Assigned task:
Filter the listing below for "cupcake" and report every line that has it.

Provided records:
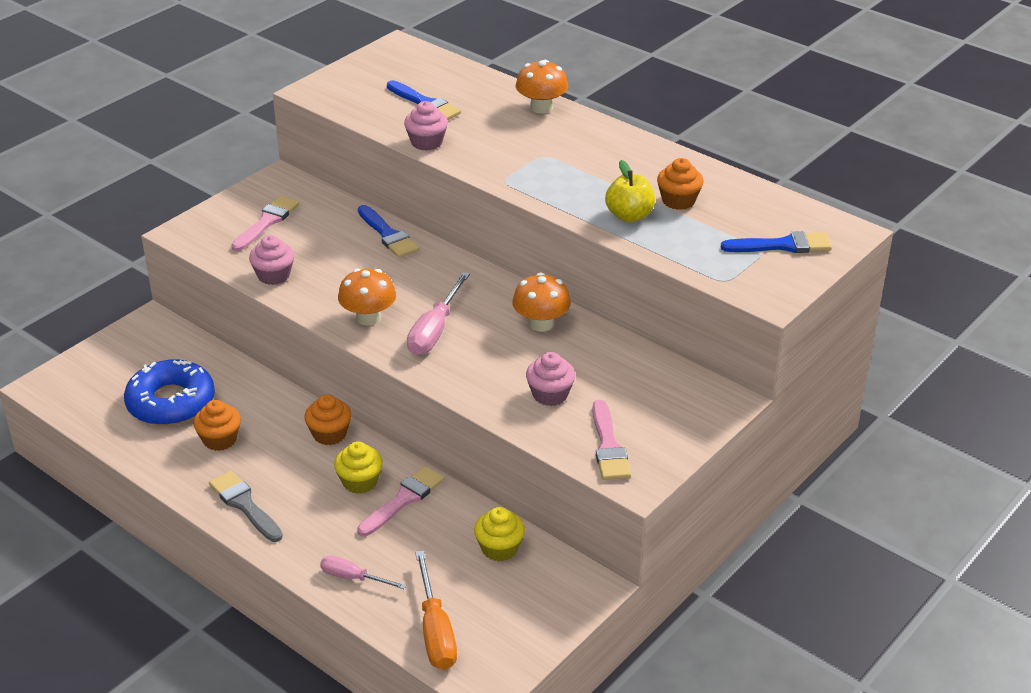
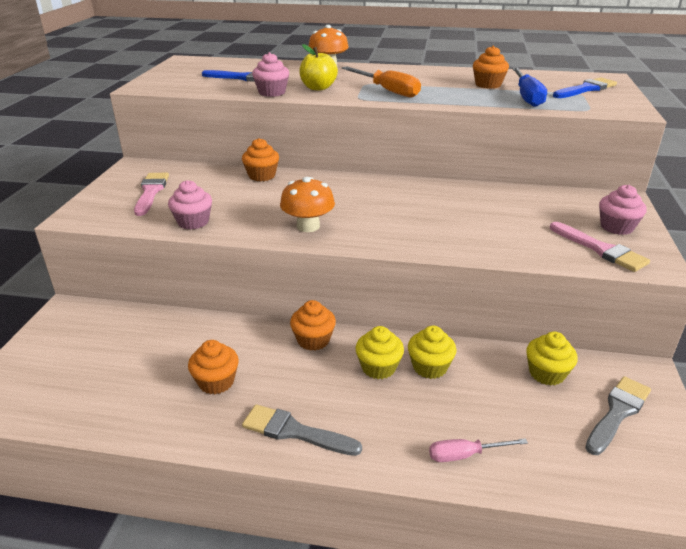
camera: 30 degrees left, 5 degrees down
(171, 402) = (139, 368): blue donut -> none
(388, 235) = (262, 176): blue brush -> orange cupcake
(403, 499) = (430, 367): pink brush -> yellow cupcake
(434, 330) = (371, 219): pink screwdriver -> none
(435, 631) = (590, 470): orange screwdriver -> orange screwdriver (387, 91)
(517, 604) = (617, 412): none -> grey brush
(541, 324) = (441, 194): orange mushroom -> none
(550, 394) = (511, 232): pink cupcake -> pink cupcake (616, 227)
(629, 216) = (471, 96): yellow apple -> yellow apple (318, 88)
(689, 237) = (527, 97): none -> blue screwdriver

Response to this exercise:
(388, 235) = (262, 176): blue brush -> orange cupcake
(403, 499) = (430, 367): pink brush -> yellow cupcake
(550, 394) = (511, 232): pink cupcake -> pink cupcake (616, 227)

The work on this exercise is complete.